(Data for the task Opens)

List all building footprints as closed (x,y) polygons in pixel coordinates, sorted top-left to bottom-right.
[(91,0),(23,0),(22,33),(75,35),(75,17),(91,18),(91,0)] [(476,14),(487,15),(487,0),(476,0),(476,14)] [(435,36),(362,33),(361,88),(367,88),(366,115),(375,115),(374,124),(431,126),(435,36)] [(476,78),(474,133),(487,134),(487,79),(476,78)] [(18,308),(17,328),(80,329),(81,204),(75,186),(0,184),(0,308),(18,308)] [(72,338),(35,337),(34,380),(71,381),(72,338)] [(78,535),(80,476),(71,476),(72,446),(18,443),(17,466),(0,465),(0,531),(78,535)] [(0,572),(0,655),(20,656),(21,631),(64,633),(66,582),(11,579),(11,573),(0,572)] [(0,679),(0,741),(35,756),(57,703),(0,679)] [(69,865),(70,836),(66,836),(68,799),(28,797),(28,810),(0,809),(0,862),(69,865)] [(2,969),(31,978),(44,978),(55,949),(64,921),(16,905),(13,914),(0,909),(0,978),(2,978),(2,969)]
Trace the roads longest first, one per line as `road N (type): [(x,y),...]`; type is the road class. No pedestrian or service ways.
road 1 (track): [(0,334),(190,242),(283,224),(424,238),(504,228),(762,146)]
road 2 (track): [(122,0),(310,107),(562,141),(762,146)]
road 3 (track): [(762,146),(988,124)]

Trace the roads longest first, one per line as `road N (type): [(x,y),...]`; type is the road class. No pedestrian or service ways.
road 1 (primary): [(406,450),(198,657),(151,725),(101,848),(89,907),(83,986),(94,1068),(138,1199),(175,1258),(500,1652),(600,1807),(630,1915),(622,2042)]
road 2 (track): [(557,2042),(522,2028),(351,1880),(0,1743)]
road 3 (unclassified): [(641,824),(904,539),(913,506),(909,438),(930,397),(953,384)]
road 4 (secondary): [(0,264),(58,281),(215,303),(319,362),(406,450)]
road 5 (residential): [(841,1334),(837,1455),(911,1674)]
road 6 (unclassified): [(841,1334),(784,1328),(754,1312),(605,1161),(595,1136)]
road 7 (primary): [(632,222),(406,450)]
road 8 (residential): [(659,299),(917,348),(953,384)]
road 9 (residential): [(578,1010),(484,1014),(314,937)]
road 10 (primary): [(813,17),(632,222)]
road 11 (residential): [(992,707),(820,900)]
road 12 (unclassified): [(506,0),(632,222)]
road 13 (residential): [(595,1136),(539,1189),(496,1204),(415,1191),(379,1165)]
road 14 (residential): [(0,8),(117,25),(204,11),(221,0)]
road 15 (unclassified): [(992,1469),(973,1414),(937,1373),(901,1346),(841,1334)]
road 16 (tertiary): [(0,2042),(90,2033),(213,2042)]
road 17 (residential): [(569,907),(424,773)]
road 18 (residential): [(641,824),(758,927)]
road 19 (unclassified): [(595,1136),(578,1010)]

(Data for the task Closes)

Exactly and without omission, set down every entry.

* _Exercise output_
List all building footprints as closed (x,y) polygons in pixel coordinates, sorted top-left to bottom-right.
[(91,0),(23,0),(22,33),(75,35),(75,17),(91,18),(91,0)] [(476,14),(487,15),(487,0),(476,0),(476,14)] [(435,36),(362,33),(361,88),(367,88),(366,115),(375,115),(374,124),(431,126),(435,36)] [(476,78),(474,133),(487,134),(487,79),(476,78)] [(18,308),(17,328),(80,329),(81,204),(75,186),(0,184),(0,308),(18,308)] [(72,338),(35,337),(34,380),(71,381),(72,338)] [(78,535),(80,476),(71,476),(72,446),(18,443),(17,466),(0,465),(0,531),(78,535)] [(0,572),(0,655),(20,656),(21,631),(64,633),(66,582),(11,579),(11,573),(0,572)] [(0,679),(0,741),(35,756),(57,703),(0,679)] [(69,865),(70,836),(66,836),(68,799),(28,797),(28,810),(0,809),(0,862),(69,865)] [(2,969),(31,978),(44,978),(55,949),(64,921),(16,905),(13,914),(0,909),(0,978),(2,978),(2,969)]
Trace the roads longest first, one per line as `road N (type): [(x,y),...]`; type is the road class. No pedestrian or service ways.
road 1 (track): [(0,334),(190,242),(283,224),(424,238),(504,228),(762,146)]
road 2 (track): [(122,0),(310,107),(562,141),(762,146)]
road 3 (track): [(762,146),(988,124)]

Trace the roads longest first, one per line as `road N (type): [(x,y),...]`; type is the road class. No pedestrian or service ways.
road 1 (primary): [(406,450),(198,657),(151,725),(101,848),(89,907),(83,986),(94,1068),(138,1199),(175,1258),(500,1652),(600,1807),(630,1915),(622,2042)]
road 2 (track): [(557,2042),(522,2028),(351,1880),(0,1743)]
road 3 (unclassified): [(641,824),(904,539),(913,506),(909,438),(930,397),(953,384)]
road 4 (secondary): [(0,264),(58,281),(215,303),(319,362),(406,450)]
road 5 (residential): [(841,1334),(837,1455),(911,1674)]
road 6 (unclassified): [(841,1334),(784,1328),(754,1312),(605,1161),(595,1136)]
road 7 (primary): [(632,222),(406,450)]
road 8 (residential): [(659,299),(917,348),(953,384)]
road 9 (residential): [(578,1010),(484,1014),(314,937)]
road 10 (primary): [(813,17),(632,222)]
road 11 (residential): [(992,707),(820,900)]
road 12 (unclassified): [(506,0),(632,222)]
road 13 (residential): [(595,1136),(539,1189),(496,1204),(415,1191),(379,1165)]
road 14 (residential): [(0,8),(117,25),(204,11),(221,0)]
road 15 (unclassified): [(992,1469),(973,1414),(937,1373),(901,1346),(841,1334)]
road 16 (tertiary): [(0,2042),(90,2033),(213,2042)]
road 17 (residential): [(569,907),(424,773)]
road 18 (residential): [(641,824),(758,927)]
road 19 (unclassified): [(595,1136),(578,1010)]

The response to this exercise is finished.